-- About this exercise --
A faithful copy of the data is what is wanted, minus any pictures.

-- Recorded information --

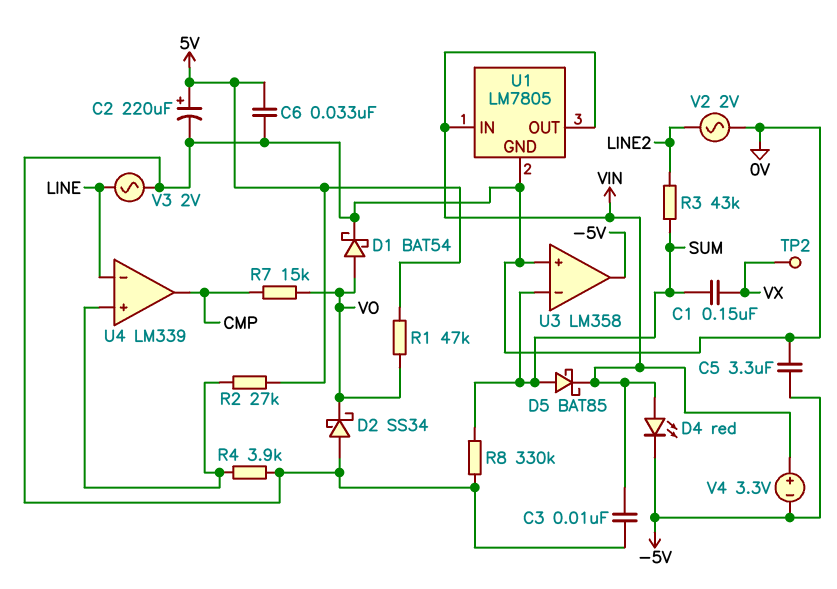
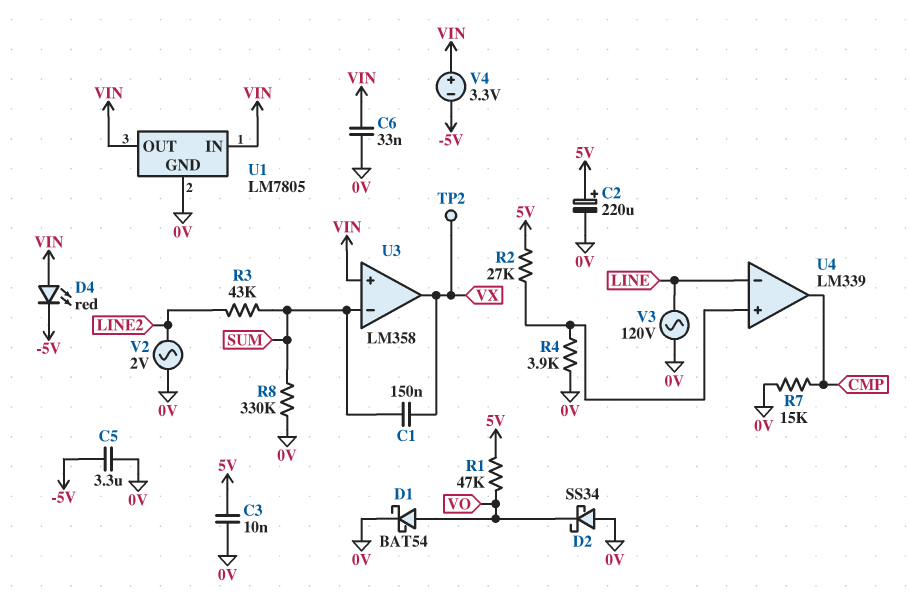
C3: 10nF (0V, VIN) -> 10nF (0V, 5V)
C6: 33nF (0V, 5V) -> 33nF (0V, VIN)
D5: schottky BAT85 (A SUM, K VIN) -> none
R7: 15k (CMP, VO) -> 15k (0V, CMP)
U3 pin in+: 0V -> VIN
U3 pin out: -5V -> VX
V3: AC 2V (0V, LINE) -> AC 120V (0V, LINE)

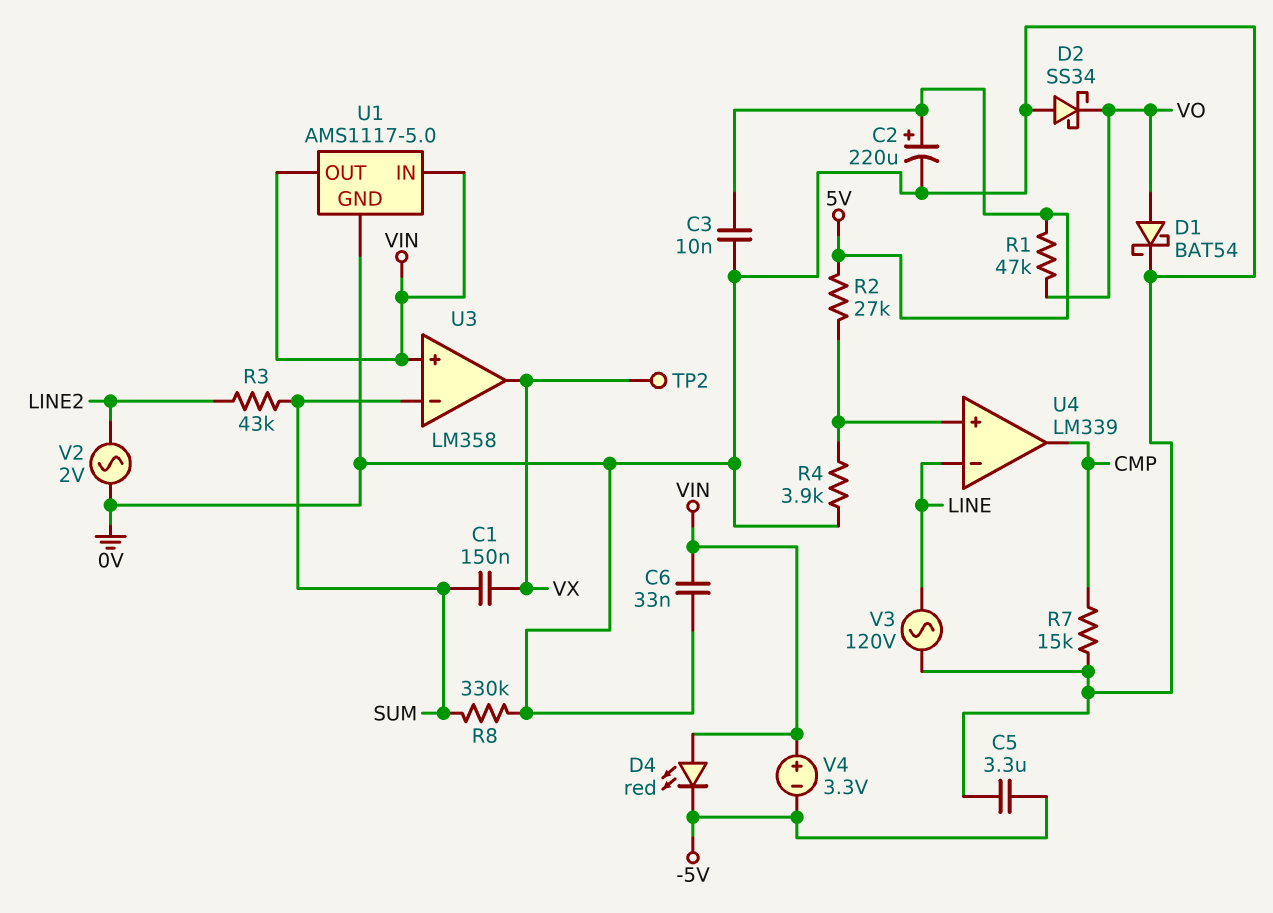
U1: LM7805 -> AMS1117-5.0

-- Task solution --
C3: 10nF (0V, VIN) -> 10nF (0V, 5V)
C6: 33nF (0V, 5V) -> 33nF (0V, VIN)
D5: schottky BAT85 (A SUM, K VIN) -> none
R7: 15k (CMP, VO) -> 15k (0V, CMP)
U3 pin in+: 0V -> VIN
U3 pin out: -5V -> VX
V3: AC 2V (0V, LINE) -> AC 120V (0V, LINE)

U1: LM7805 -> AMS1117-5.0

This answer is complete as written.